Object correspondence data »
※

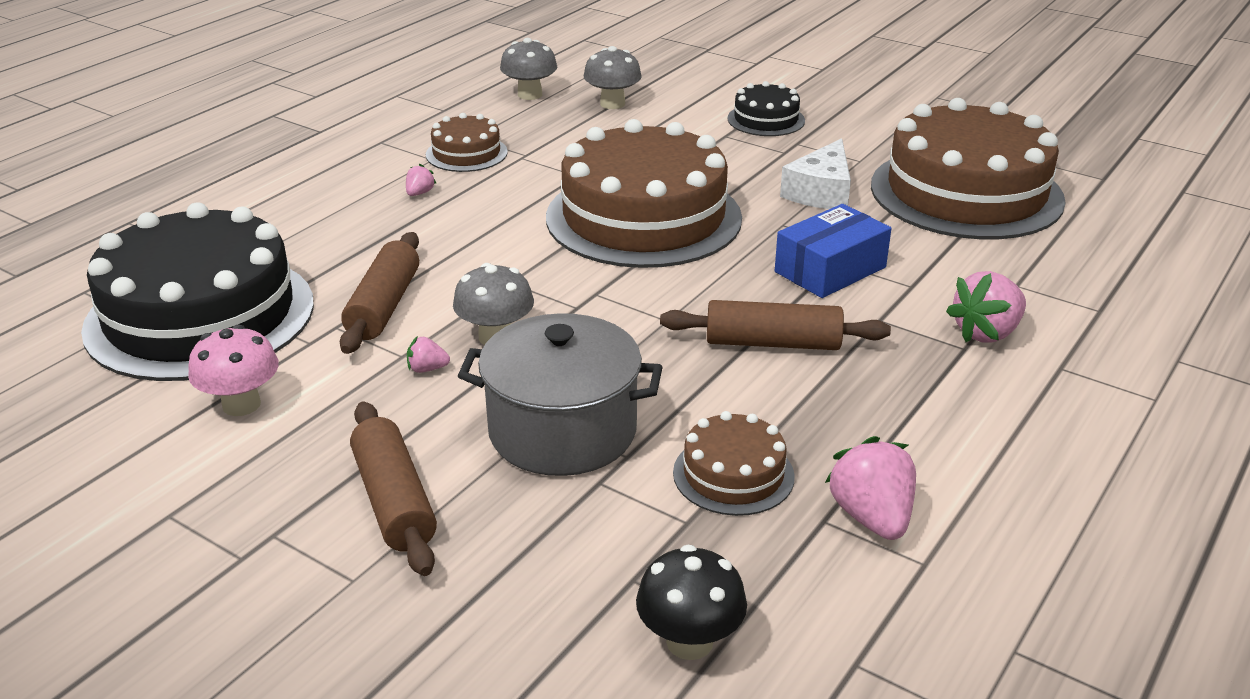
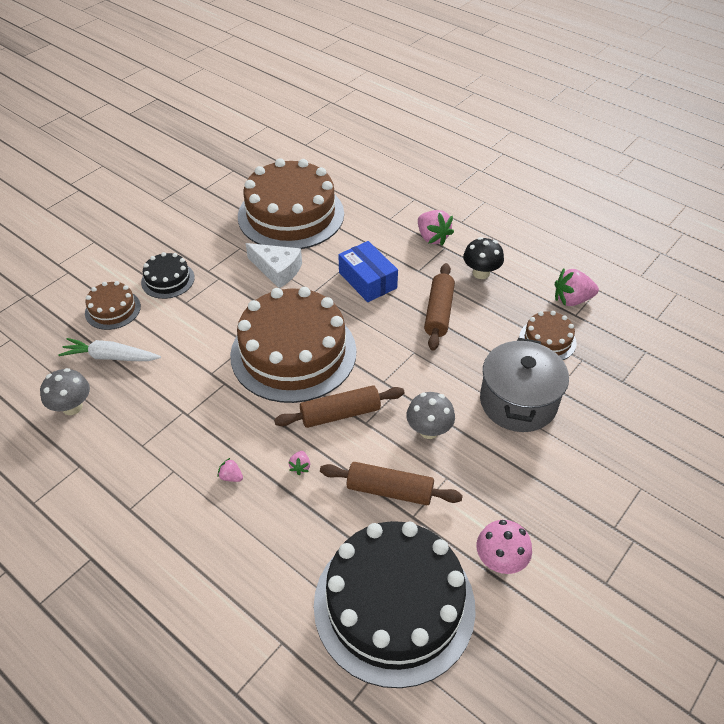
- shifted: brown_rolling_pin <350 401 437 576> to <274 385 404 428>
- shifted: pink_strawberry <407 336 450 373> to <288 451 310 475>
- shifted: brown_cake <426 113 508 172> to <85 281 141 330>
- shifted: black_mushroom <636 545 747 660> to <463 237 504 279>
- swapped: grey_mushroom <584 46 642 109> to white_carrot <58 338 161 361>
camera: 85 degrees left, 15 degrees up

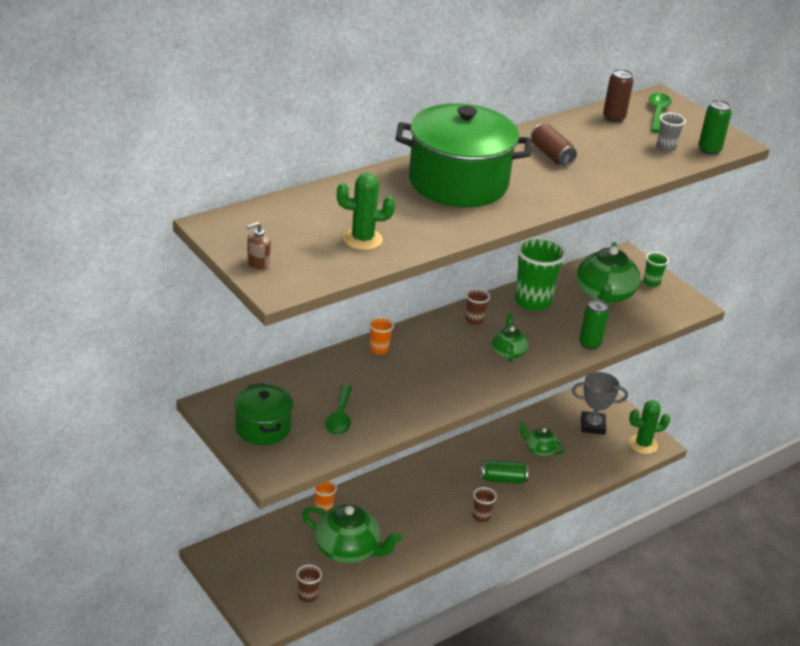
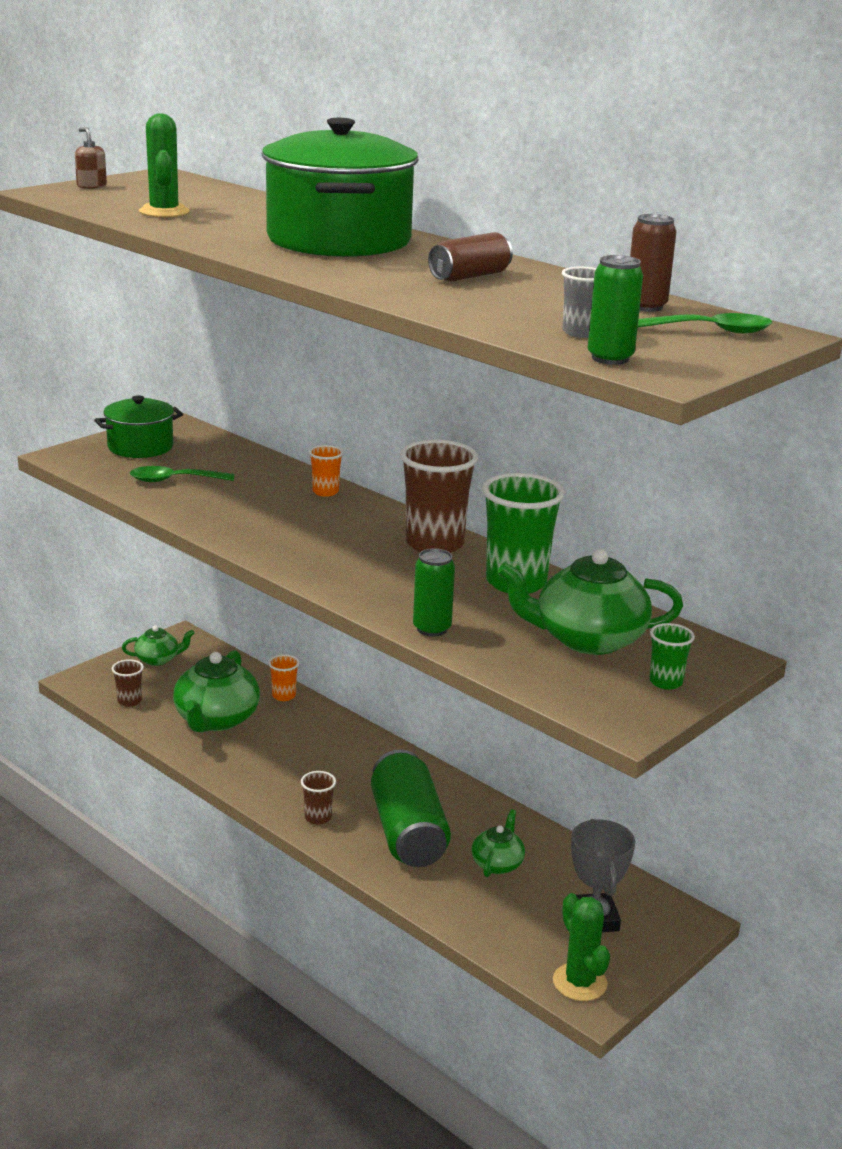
- shifted: green_teapot <492 314 528 362> to <122 626 195 666>
- scaled: brown_cup <465 288 490 325> = <400 440 478 553> x2.07
- scaled: green_can <481 460 528 484> = <371 749 451 867> x1.84
camera: 80 degrees right, 10 degrees down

※

Write out, word for word, the lines from the first line of the entries through the one containing "- shifted: black_mushroom", both included. Leave out the pictures.

- shifted: brown_rolling_pin <350 401 437 576> to <274 385 404 428>
- shifted: pink_strawberry <407 336 450 373> to <288 451 310 475>
- shifted: brown_cake <426 113 508 172> to <85 281 141 330>
- shifted: black_mushroom <636 545 747 660> to <463 237 504 279>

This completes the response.